■ **What to produce**
Format every line of the records below as a JSON list of strings, one string per line, leaving out blank lines.

(Stored dataset records)
• • • •
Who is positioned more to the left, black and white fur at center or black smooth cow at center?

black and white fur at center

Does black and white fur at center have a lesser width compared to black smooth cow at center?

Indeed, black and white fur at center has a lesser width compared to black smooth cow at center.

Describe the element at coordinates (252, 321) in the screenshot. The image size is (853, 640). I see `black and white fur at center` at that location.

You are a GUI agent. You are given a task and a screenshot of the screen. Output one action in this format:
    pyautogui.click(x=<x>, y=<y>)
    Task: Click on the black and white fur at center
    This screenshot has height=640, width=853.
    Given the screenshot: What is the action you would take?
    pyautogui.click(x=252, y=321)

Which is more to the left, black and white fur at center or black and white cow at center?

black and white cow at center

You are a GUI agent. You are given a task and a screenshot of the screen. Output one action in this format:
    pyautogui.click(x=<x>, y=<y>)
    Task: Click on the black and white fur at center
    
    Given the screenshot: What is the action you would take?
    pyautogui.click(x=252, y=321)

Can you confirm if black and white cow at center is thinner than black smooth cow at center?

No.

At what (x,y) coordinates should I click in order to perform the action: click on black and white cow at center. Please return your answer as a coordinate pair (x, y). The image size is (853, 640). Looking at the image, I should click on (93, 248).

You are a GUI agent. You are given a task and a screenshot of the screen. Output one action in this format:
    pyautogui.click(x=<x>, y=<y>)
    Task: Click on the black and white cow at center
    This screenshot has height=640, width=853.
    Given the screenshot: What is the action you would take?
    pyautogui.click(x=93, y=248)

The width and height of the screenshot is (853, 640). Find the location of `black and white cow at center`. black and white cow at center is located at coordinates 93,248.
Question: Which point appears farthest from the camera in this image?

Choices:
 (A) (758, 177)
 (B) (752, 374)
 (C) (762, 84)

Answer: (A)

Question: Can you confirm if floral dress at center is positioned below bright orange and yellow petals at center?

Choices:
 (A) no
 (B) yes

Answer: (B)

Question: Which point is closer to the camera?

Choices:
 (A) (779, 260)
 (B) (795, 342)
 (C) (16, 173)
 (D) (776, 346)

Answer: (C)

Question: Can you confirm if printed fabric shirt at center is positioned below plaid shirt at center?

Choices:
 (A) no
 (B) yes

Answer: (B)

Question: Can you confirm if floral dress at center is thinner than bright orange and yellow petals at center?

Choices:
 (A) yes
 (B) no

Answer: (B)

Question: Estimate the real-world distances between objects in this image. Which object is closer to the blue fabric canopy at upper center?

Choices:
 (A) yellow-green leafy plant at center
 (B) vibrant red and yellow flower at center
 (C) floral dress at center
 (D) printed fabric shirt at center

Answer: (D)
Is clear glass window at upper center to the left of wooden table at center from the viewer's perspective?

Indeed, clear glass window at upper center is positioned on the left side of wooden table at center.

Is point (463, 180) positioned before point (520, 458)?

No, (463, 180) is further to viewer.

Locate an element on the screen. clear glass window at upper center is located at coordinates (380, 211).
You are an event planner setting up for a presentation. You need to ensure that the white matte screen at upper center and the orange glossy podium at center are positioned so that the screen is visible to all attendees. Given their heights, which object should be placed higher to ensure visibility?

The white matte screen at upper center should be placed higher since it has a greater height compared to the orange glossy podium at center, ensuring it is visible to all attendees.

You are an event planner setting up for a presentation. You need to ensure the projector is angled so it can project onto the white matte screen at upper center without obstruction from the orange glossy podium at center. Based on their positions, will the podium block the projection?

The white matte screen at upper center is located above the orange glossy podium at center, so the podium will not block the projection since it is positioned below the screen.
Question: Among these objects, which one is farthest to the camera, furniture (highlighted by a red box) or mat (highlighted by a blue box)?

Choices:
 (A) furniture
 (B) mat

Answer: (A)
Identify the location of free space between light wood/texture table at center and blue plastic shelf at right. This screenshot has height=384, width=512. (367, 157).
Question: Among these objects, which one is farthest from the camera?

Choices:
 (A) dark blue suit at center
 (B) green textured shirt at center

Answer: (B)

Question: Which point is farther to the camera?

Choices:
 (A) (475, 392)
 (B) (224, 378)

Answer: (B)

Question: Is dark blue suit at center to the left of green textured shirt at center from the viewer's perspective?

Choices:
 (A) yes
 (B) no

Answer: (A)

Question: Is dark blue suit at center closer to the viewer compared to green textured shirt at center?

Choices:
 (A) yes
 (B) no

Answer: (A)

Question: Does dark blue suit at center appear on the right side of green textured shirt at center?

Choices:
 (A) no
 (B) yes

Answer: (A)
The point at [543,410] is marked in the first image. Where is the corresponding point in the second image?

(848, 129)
• • • •
■ **Expected answer**
[
  "Who is positioned more to the left, black and white fur at center or black smooth cow at center?",
  "black and white fur at center",
  "Does black and white fur at center have a lesser width compared to black smooth cow at center?",
  "Indeed, black and white fur at center has a lesser width compared to black smooth cow at center.",
  "Describe the element at coordinates (252, 321) in the screenshot. The image size is (853, 640). I see `black and white fur at center` at that location.",
  "You are a GUI agent. You are given a task and a screenshot of the screen. Output one action in this format:",
  "    pyautogui.click(x=<x>, y=<y>)",
  "    Task: Click on the black and white fur at center",
  "    This screenshot has height=640, width=853.",
  "    Given the screenshot: What is the action you would take?",
  "    pyautogui.click(x=252, y=321)",
  "Which is more to the left, black and white fur at center or black and white cow at center?",
  "black and white cow at center",
  "You are a GUI agent. You are given a task and a screenshot of the screen. Output one action in this format:",
  "    pyautogui.click(x=<x>, y=<y>)",
  "    Task: Click on the black and white fur at center",
  "    Given the screenshot: What is the action you would take?",
  "    pyautogui.click(x=252, y=321)",
  "Can you confirm if black and white cow at center is thinner than black smooth cow at center?",
  "No.",
  "At what (x,y) coordinates should I click in order to perform the action: click on black and white cow at center. Please return your answer as a coordinate pair (x, y). The image size is (853, 640). Looking at the image, I should click on (93, 248).",
  "You are a GUI agent. You are given a task and a screenshot of the screen. Output one action in this format:",
  "    pyautogui.click(x=<x>, y=<y>)",
  "    Task: Click on the black and white cow at center",
  "    This screenshot has height=640, width=853.",
  "    Given the screenshot: What is the action you would take?",
  "    pyautogui.click(x=93, y=248)",
  "The width and height of the screenshot is (853, 640). Find the location of `black and white cow at center`. black and white cow at center is located at coordinates 93,248.",
  "Question: Which point appears farthest from the camera in this image?",
  "Choices:",
  " (A) (758, 177)",
  " (B) (752, 374)",
  " (C) (762, 84)",
  "Answer: (A)",
  "Question: Can you confirm if floral dress at center is positioned below bright orange and yellow petals at center?",
  "Choices:",
  " (A) no",
  " (B) yes",
  "Answer: (B)",
  "Question: Which point is closer to the camera?",
  "Choices:",
  " (A) (779, 260)",
  " (B) (795, 342)",
  " (C) (16, 173)",
  " (D) (776, 346)",
  "Answer: (C)",
  "Question: Can you confirm if printed fabric shirt at center is positioned below plaid shirt at center?",
  "Choices:",
  " (A) no",
  " (B) yes",
  "Answer: (B)",
  "Question: Can you confirm if floral dress at center is thinner than bright orange and yellow petals at center?",
  "Choices:",
  " (A) yes",
  " (B) no",
  "Answer: (B)",
  "Question: Estimate the real-world distances between objects in this image. Which object is closer to the blue fabric canopy at upper center?",
  "Choices:",
  " (A) yellow-green leafy plant at center",
  " (B) vibrant red and yellow flower at center",
  " (C) floral dress at center",
  " (D) printed fabric shirt at center",
  "Answer: (D)",
  "Is clear glass window at upper center to the left of wooden table at center from the viewer's perspective?",
  "Indeed, clear glass window at upper center is positioned on the left side of wooden table at center.",
  "Is point (463, 180) positioned before point (520, 458)?",
  "No, (463, 180) is further to viewer.",
  "Locate an element on the screen. clear glass window at upper center is located at coordinates (380, 211).",
  "You are an event planner setting up for a presentation. You need to ensure that the white matte screen at upper center and the orange glossy podium at center are positioned so that the screen is visible to all attendees. Given their heights, which object should be placed higher to ensure visibility?",
  "The white matte screen at upper center should be placed higher since it has a greater height compared to the orange glossy podium at center, ensuring it is visible to all attendees.",
  "You are an event planner setting up for a presentation. You need to ensure the projector is angled so it can project onto the white matte screen at upper center without obstruction from the orange glossy podium at center. Based on their positions, will the podium block the projection?",
  "The white matte screen at upper center is located above the orange glossy podium at center, so the podium will not block the projection since it is positioned below the screen.",
  "Question: Among these objects, which one is farthest to the camera, furniture (highlighted by a red box) or mat (highlighted by a blue box)?",
  "Choices:",
  " (A) furniture",
  " (B) mat",
  "Answer: (A)",
  "Identify the location of free space between light wood/texture table at center and blue plastic shelf at right. This screenshot has height=384, width=512. (367, 157).",
  "Question: Among these objects, which one is farthest from the camera?",
  "Choices:",
  " (A) dark blue suit at center",
  " (B) green textured shirt at center",
  "Answer: (B)",
  "Question: Which point is farther to the camera?",
  "Choices:",
  " (A) (475, 392)",
  " (B) (224, 378)",
  "Answer: (B)",
  "Question: Is dark blue suit at center to the left of green textured shirt at center from the viewer's perspective?",
  "Choices:",
  " (A) yes",
  " (B) no",
  "Answer: (A)",
  "Question: Is dark blue suit at center closer to the viewer compared to green textured shirt at center?",
  "Choices:",
  " (A) yes",
  " (B) no",
  "Answer: (A)",
  "Question: Does dark blue suit at center appear on the right side of green textured shirt at center?",
  "Choices:",
  " (A) no",
  " (B) yes",
  "Answer: (A)",
  "The point at [543,410] is marked in the first image. Where is the corresponding point in the second image?",
  "(848, 129)"
]